▶ _Given information_
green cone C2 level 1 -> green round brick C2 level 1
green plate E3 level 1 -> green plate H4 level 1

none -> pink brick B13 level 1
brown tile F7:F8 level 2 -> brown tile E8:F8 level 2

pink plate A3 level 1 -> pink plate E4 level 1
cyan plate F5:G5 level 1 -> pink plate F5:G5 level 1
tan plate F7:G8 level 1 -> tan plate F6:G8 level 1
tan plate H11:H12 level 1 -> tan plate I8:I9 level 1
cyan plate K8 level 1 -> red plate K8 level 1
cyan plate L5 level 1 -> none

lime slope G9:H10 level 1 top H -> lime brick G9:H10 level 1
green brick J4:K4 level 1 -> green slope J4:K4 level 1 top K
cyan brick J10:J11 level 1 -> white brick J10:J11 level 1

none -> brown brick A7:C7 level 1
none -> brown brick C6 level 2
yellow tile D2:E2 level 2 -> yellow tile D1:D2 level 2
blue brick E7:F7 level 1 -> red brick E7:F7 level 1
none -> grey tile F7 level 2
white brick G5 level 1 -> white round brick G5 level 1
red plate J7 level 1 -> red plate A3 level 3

▶ _Action item_
Review the material and copy each line in which the word "none" appears.

▶ _Reply_
none -> pink brick B13 level 1
cyan plate L5 level 1 -> none
none -> brown brick A7:C7 level 1
none -> brown brick C6 level 2
none -> grey tile F7 level 2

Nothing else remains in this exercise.